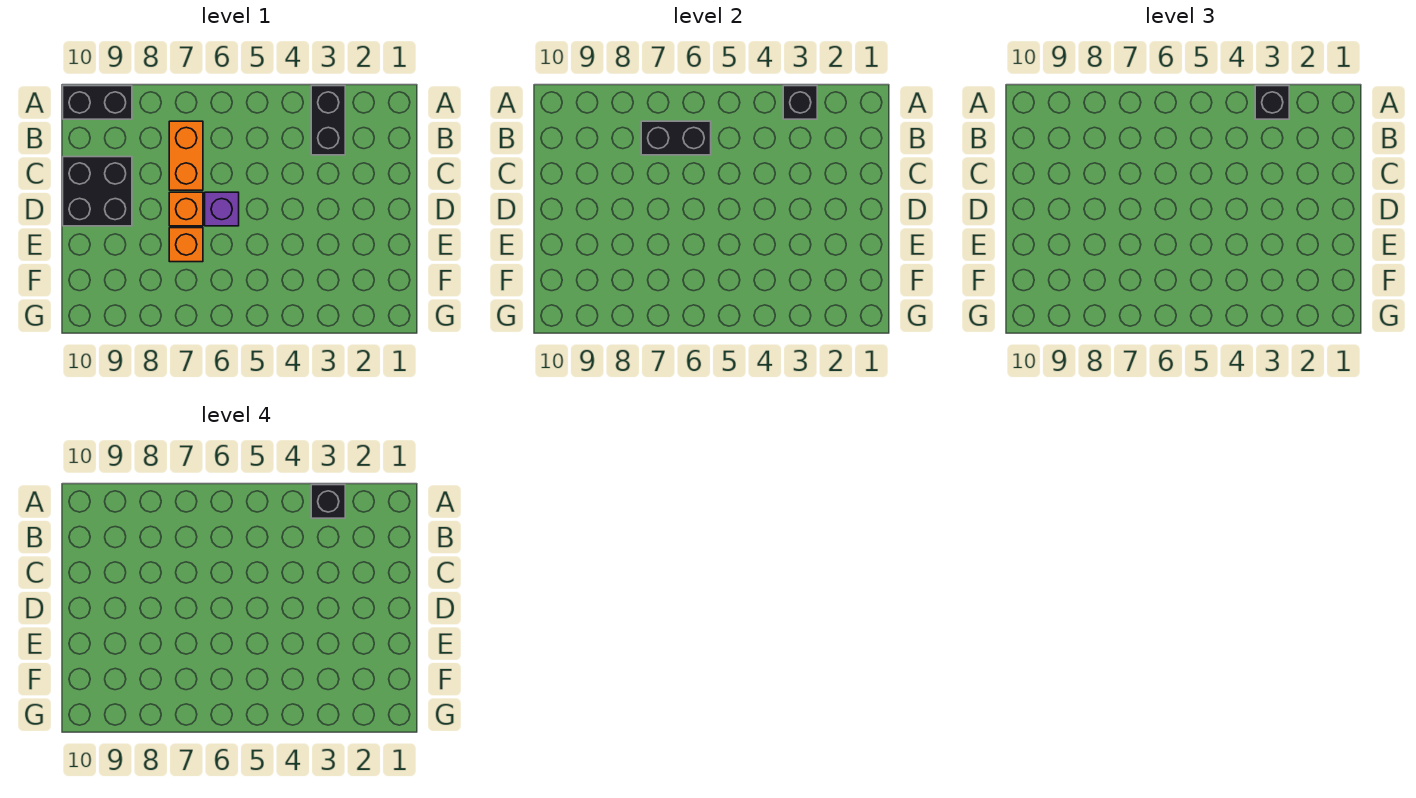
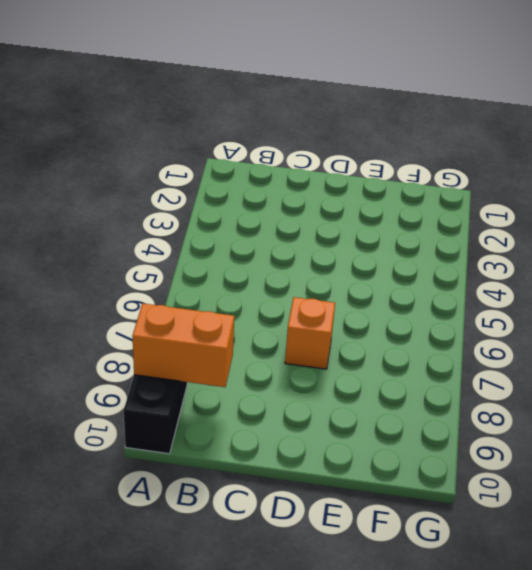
orange brick A9:B9 level 2 -> orange brick B7:C7 level 1
none -> black brick A3:B3 level 1
none -> black brick C9:D10 level 1

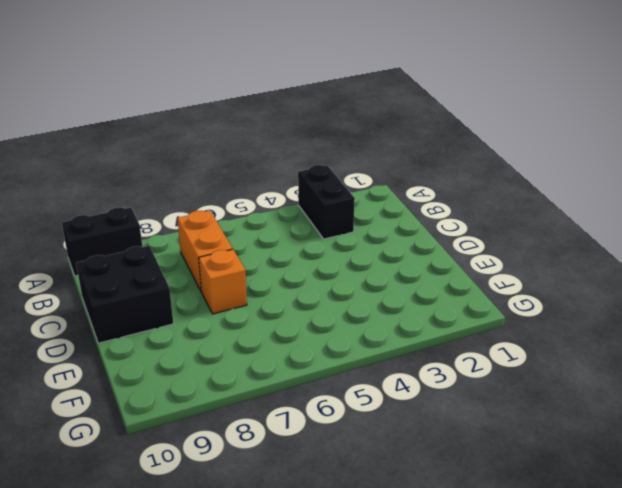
none -> purple brick D6 level 1
none -> orange brick E7 level 1

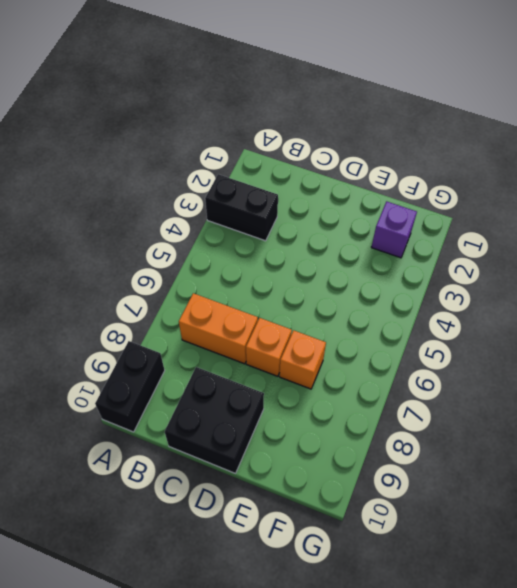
purple brick F2 level 1 -> purple brick D6 level 1
none -> black brick A3 level 2
none -> black brick B6:B7 level 2

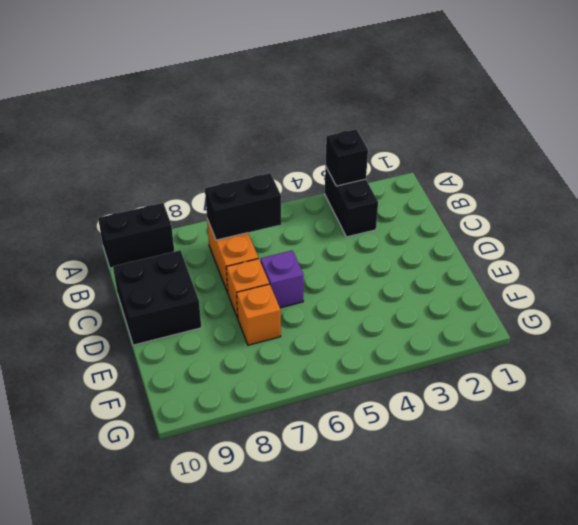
none -> black brick A3 level 3
none -> black brick A3 level 4

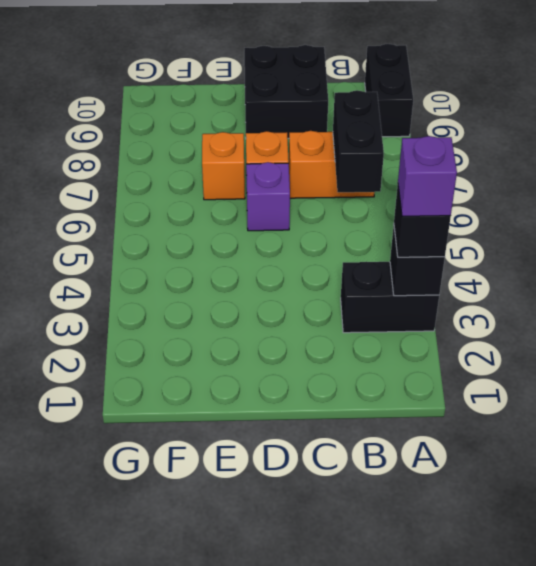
purple brick A3 level 4 -> black brick A3 level 4

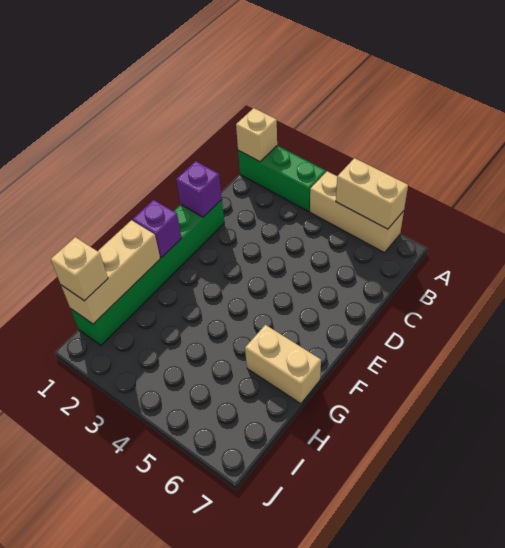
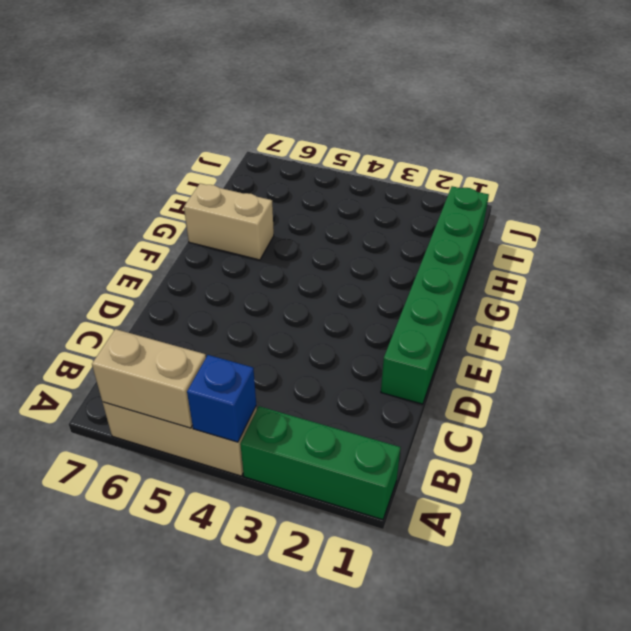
blue brick A4 level 2 -> none
none -> tan brick A1 level 2
none -> purple brick D1 level 2

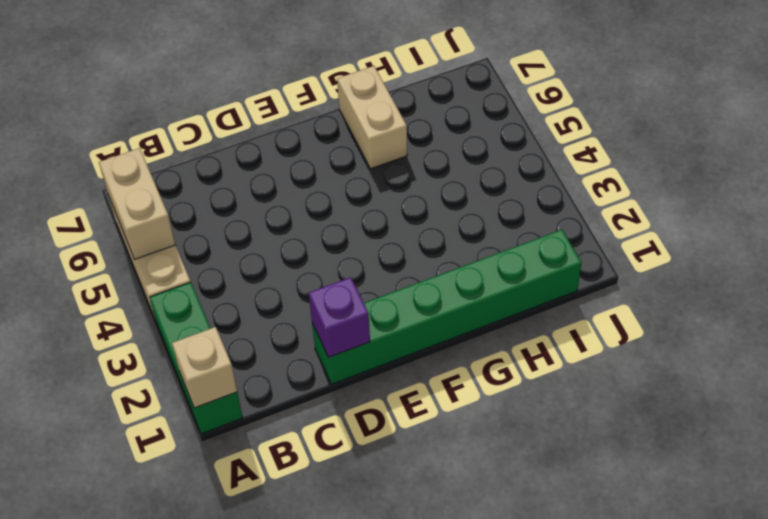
none -> purple brick F1 level 2
none -> tan brick G1:I1 level 2

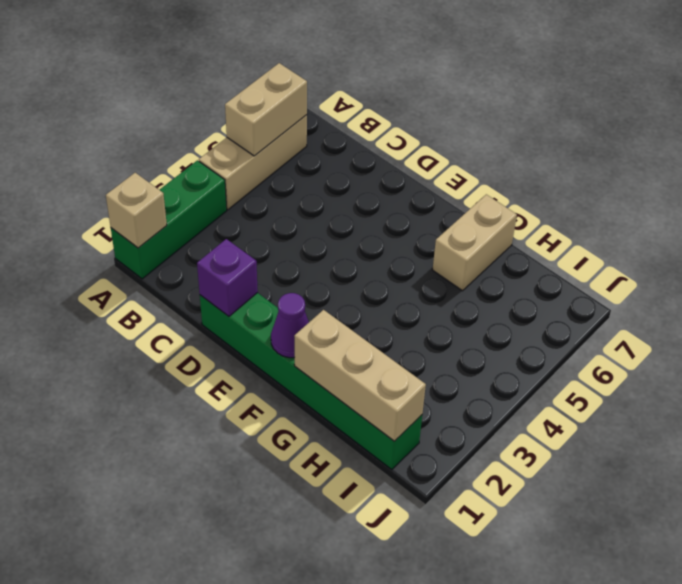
purple cone F1 level 2 -> purple brick F1 level 2
none -> tan brick I1 level 3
══════════════════════════════
● Exercise objective: Hand back exactly the lines from the one with "none -> tan brick G1:I1 level 2" through the last line of the data above, both ends included, with every picture left out.

● Task response:
none -> tan brick G1:I1 level 2

purple cone F1 level 2 -> purple brick F1 level 2
none -> tan brick I1 level 3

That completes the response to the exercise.